[Before-and-after scene images]
---------------
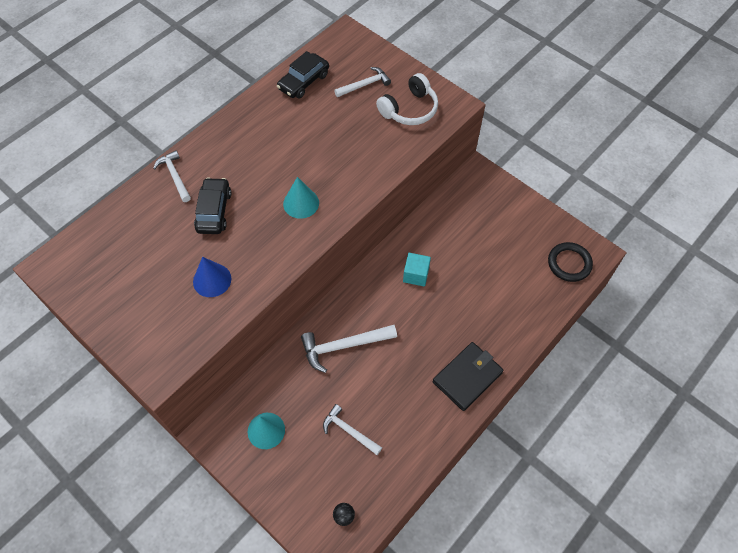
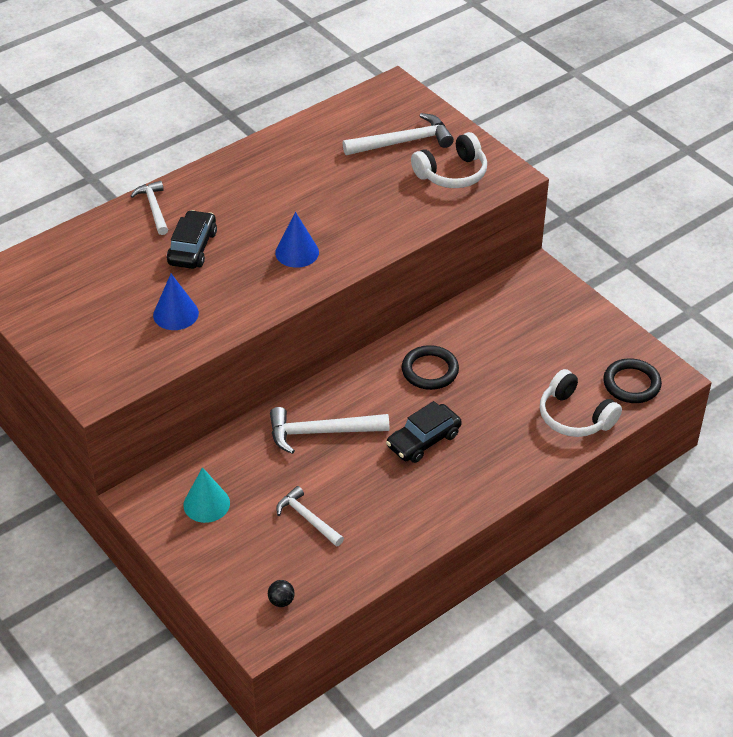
camera: 10 degrees right, 15 degrees down
(301, 203) = (297, 252): turquoise cone -> blue cone
(303, 82) = (329, 130): black car -> black car (423, 440)
(365, 85) = (403, 142): white hammer -> white hammer, size x1.54
(416, 275) = (430, 370): turquoise cube -> black ring
(467, 377) = (468, 484): black wallet -> none
(534, 300) = (575, 416): none -> white headphones

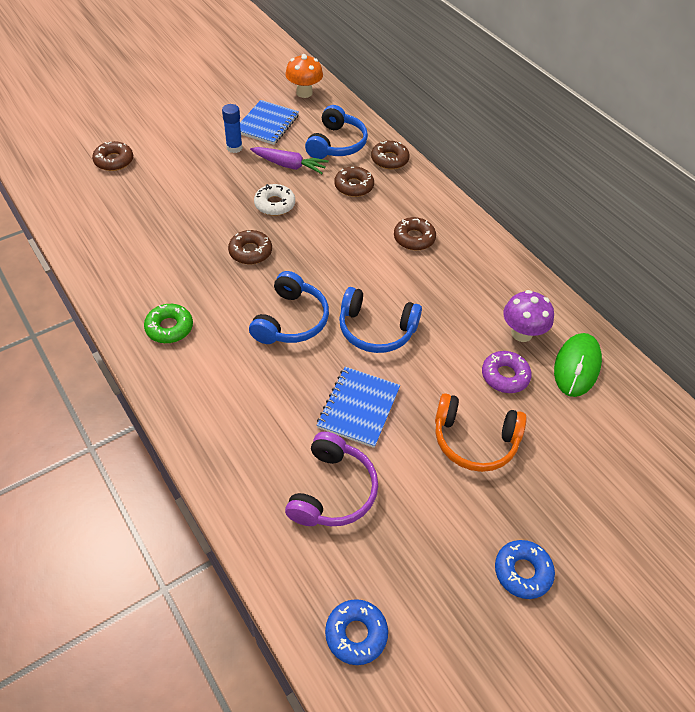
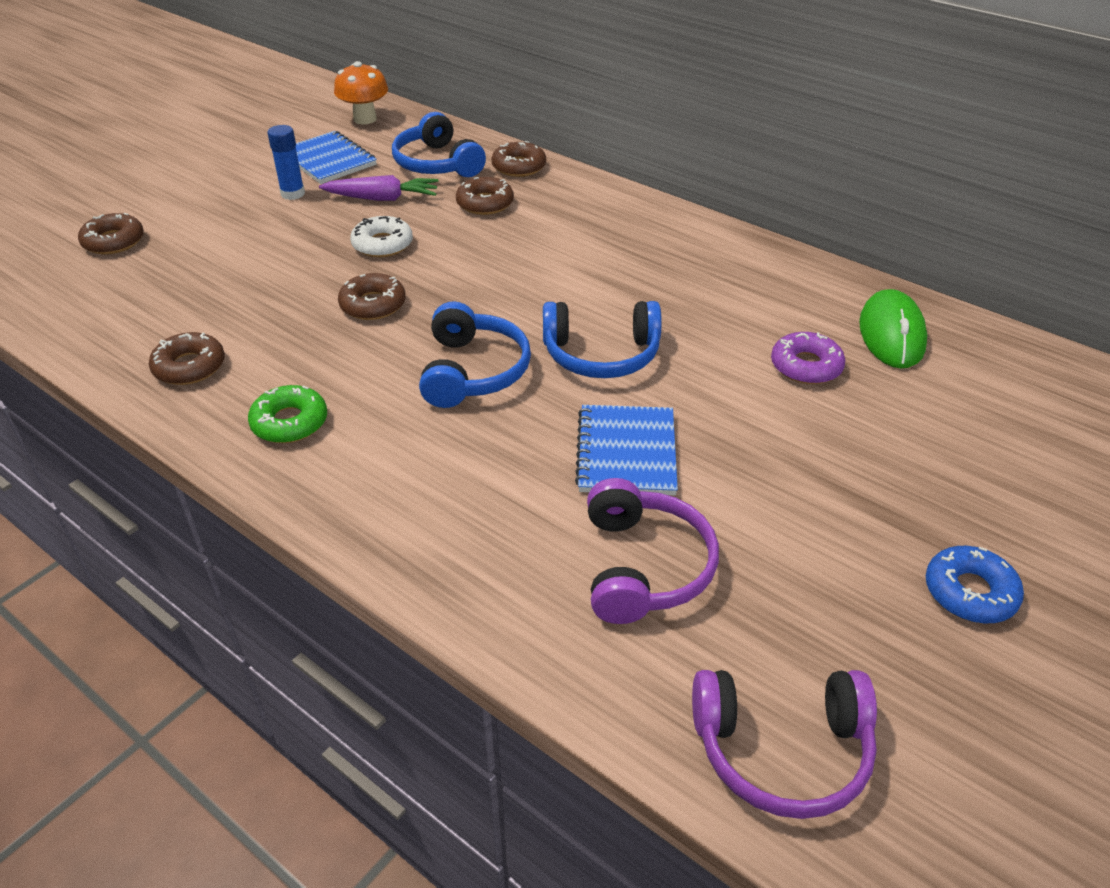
camera: 15 degrees left, 10 degrees down
(267, 124) = (328, 160): blue notebook -> blue notebook turned 45 degrees counterclockwise
(336, 144) = (437, 163): blue headphones -> blue headphones turned 150 degrees clockwise
(356, 634) = (782, 750): blue donut -> purple headphones
(414, 238) = (598, 242): brown donut -> brown donut (189, 367)
(474, 440) = (809, 450): orange headphones -> none
(521, 333) = (799, 314): purple mushroom -> none

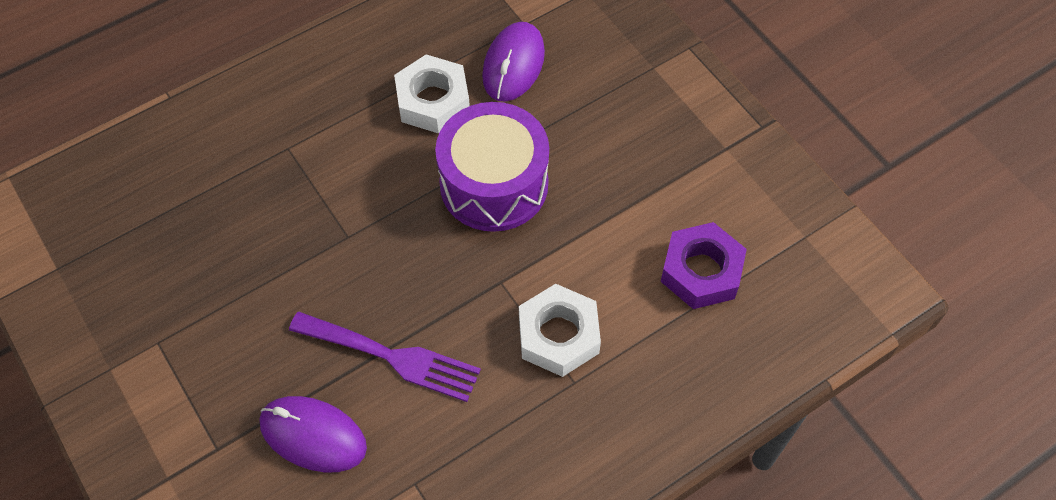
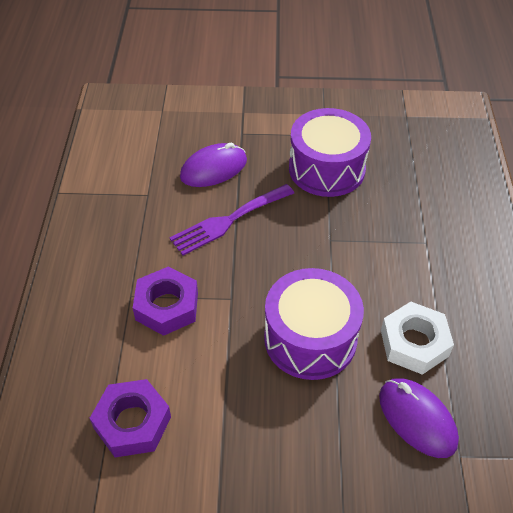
camera: 125 degrees right, 10 degrees down
(226, 304) = (326, 168): none -> purple drum
(558, 335) = (167, 306): white nut -> purple nut

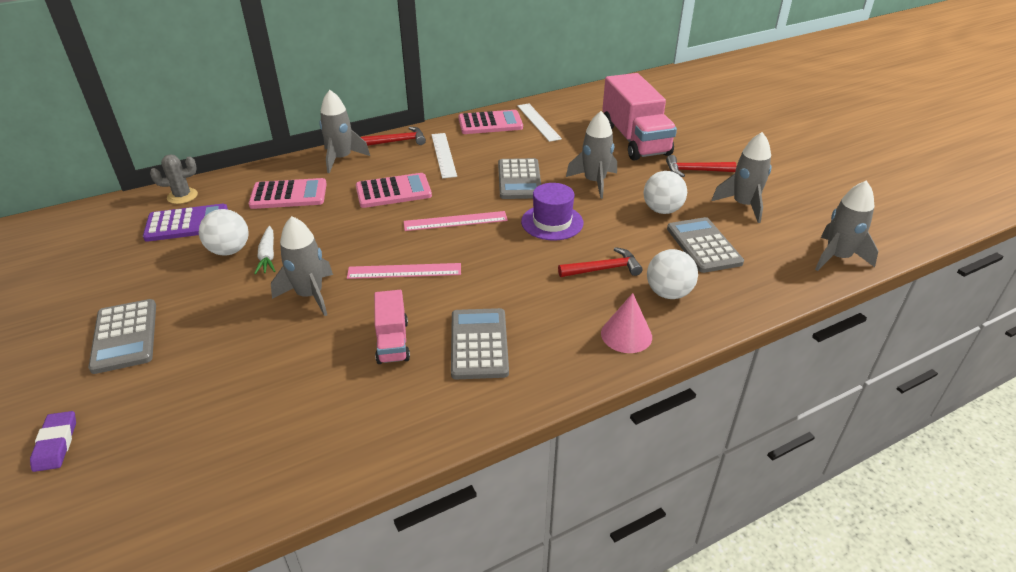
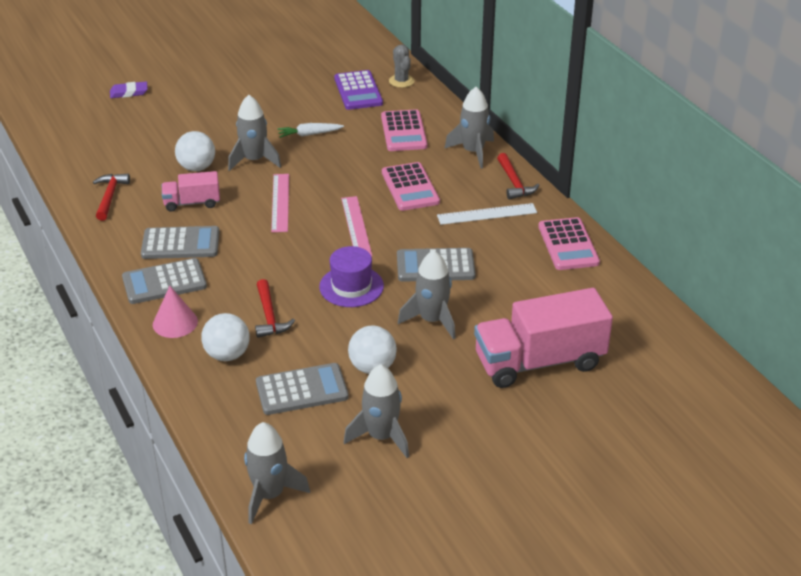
camera: 90 degrees right, 0 degrees up
(125, 336) = (220, 94): grey calculator -> grey calculator (164, 282)
(229, 250) = (318, 116): white ball -> white ball (197, 167)
(538, 122) = (578, 282): white ruler -> none
(695, 171) = (462, 407): red hammer -> red hammer (110, 196)

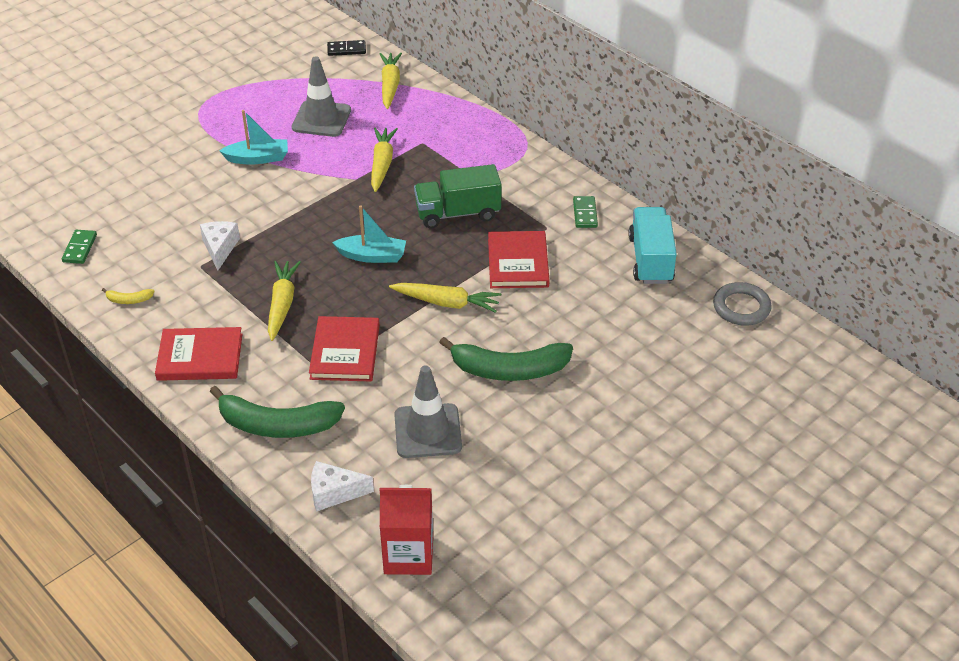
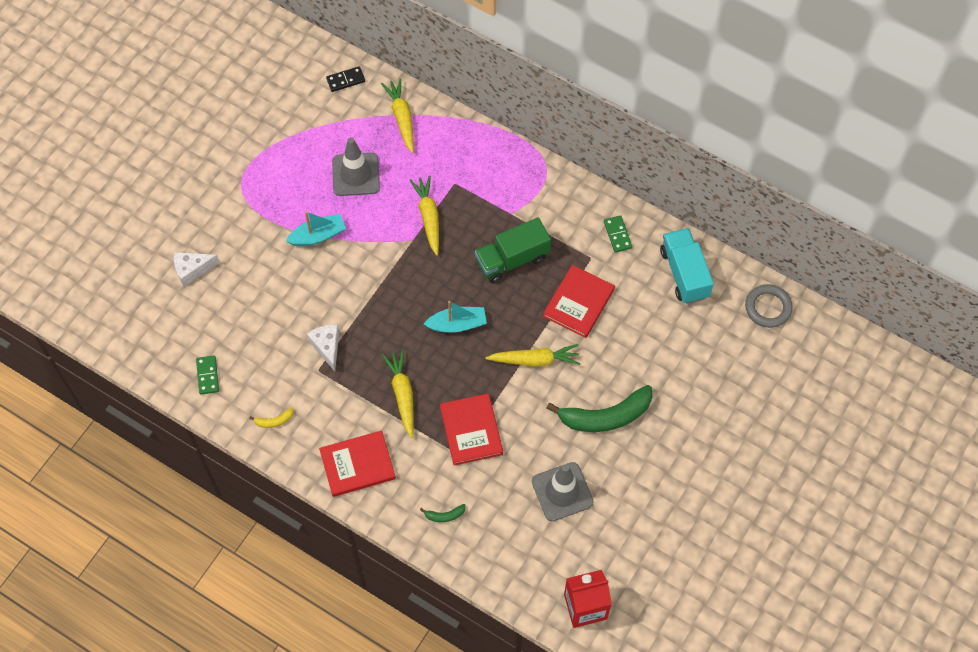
camera: 15 degrees left, 20 degrees up
(276, 425) = (444, 515): green banana -> green banana, size x0.42
(334, 493) = (512, 567): white cheese -> white cheese (192, 270)
(518, 262) = (578, 303): red book -> red book turned 45 degrees clockwise

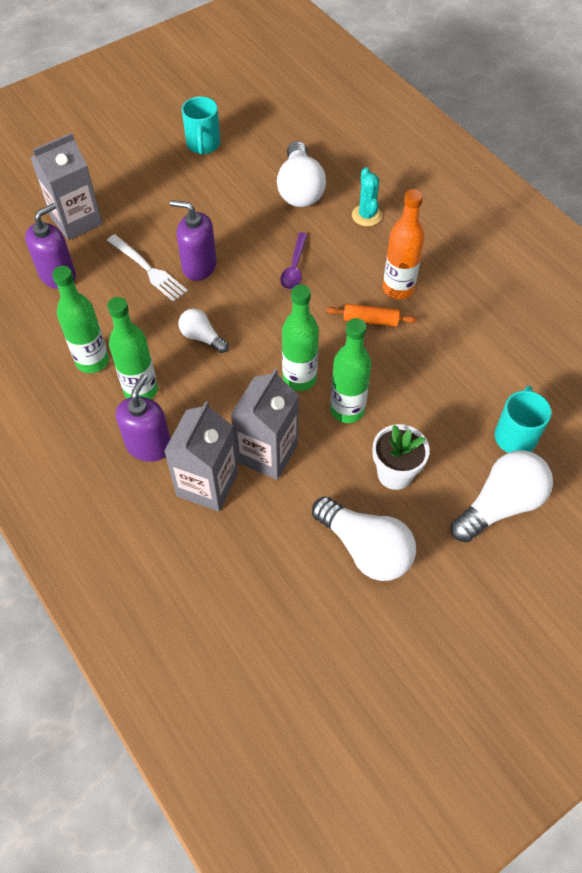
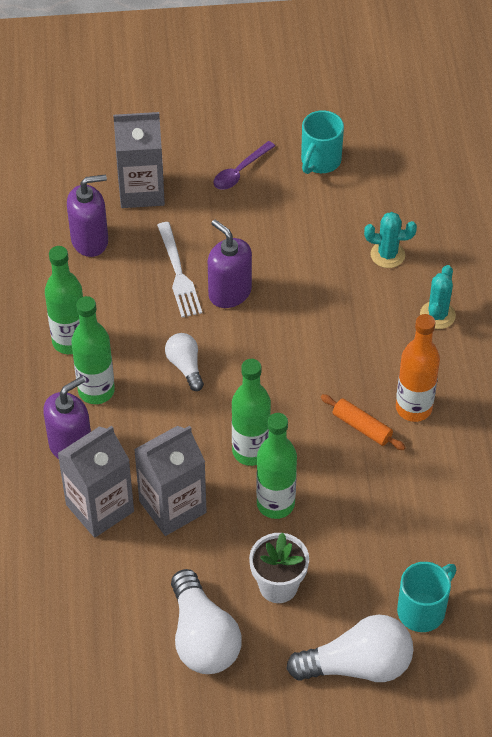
camera: 30 degrees right, 5 degrees down
(294, 267) = (323, 337): purple spoon -> purple spoon (240, 171)
(300, 189) = (387, 255): white light bulb -> turquoise cactus

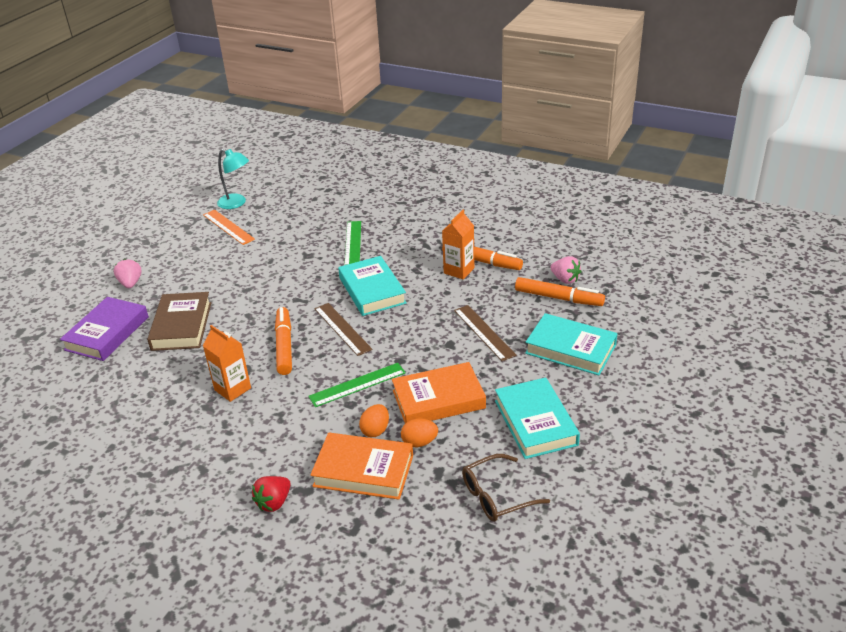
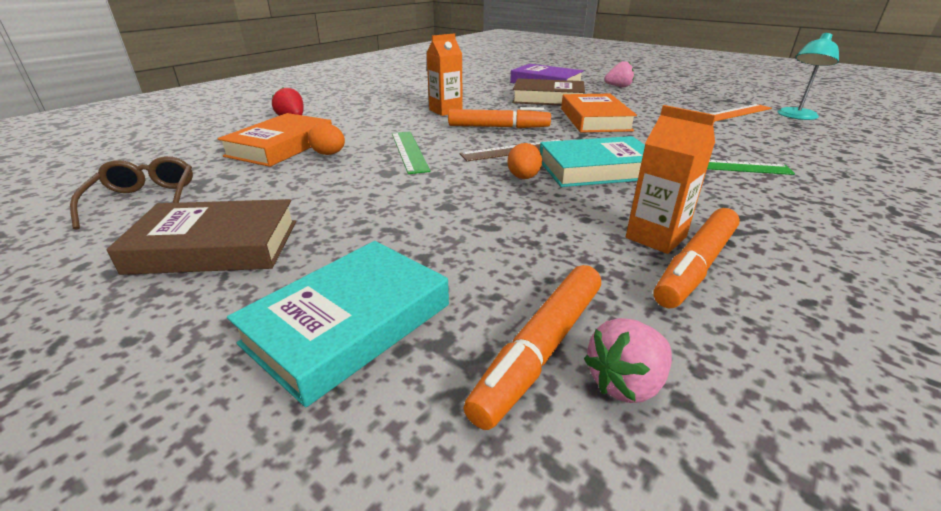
camera: 100 degrees right, 5 degrees down
(419, 442) = (284, 171): orange egg -> orange egg (523, 178)
(438, 399) = (341, 187): orange book -> orange book (594, 119)
(484, 332) = (460, 236): brown ruler -> none
(535, 422) = (215, 246): turquoise book -> brown book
---------------
From first line to last, return the records verbatim without their pictures.

camera: 10 degrees right, 15 degrees down
(301, 203) = (297, 252): turquoise cone -> blue cone
(303, 82) = (329, 130): black car -> black car (423, 440)
(365, 85) = (403, 142): white hammer -> white hammer, size x1.54
(416, 275) = (430, 370): turquoise cube -> black ring
(467, 377) = (468, 484): black wallet -> none
(534, 300) = (575, 416): none -> white headphones

camera: 15 degrees left, 10 degrees down
(267, 124) = (328, 160): blue notebook -> blue notebook turned 45 degrees counterclockwise
(336, 144) = (437, 163): blue headphones -> blue headphones turned 150 degrees clockwise
(356, 634) = (782, 750): blue donut -> purple headphones
(414, 238) = (598, 242): brown donut -> brown donut (189, 367)
(474, 440) = (809, 450): orange headphones -> none
(521, 333) = (799, 314): purple mushroom -> none

camera: 125 degrees right, 10 degrees down
(226, 304) = (326, 168): none -> purple drum
(558, 335) = (167, 306): white nut -> purple nut

camera: 90 degrees right, 0 degrees up
(125, 336) = (220, 94): grey calculator -> grey calculator (164, 282)
(229, 250) = (318, 116): white ball -> white ball (197, 167)
(538, 122) = (578, 282): white ruler -> none
(695, 171) = (462, 407): red hammer -> red hammer (110, 196)

camera: 15 degrees left, 20 degrees up
(276, 425) = (444, 515): green banana -> green banana, size x0.42
(334, 493) = (512, 567): white cheese -> white cheese (192, 270)
(518, 262) = (578, 303): red book -> red book turned 45 degrees clockwise

camera: 30 degrees right, 5 degrees down
(294, 267) = (323, 337): purple spoon -> purple spoon (240, 171)
(300, 189) = (387, 255): white light bulb -> turquoise cactus

camera: 100 degrees right, 5 degrees down
(419, 442) = (284, 171): orange egg -> orange egg (523, 178)
(438, 399) = (341, 187): orange book -> orange book (594, 119)
(484, 332) = (460, 236): brown ruler -> none
(535, 422) = (215, 246): turquoise book -> brown book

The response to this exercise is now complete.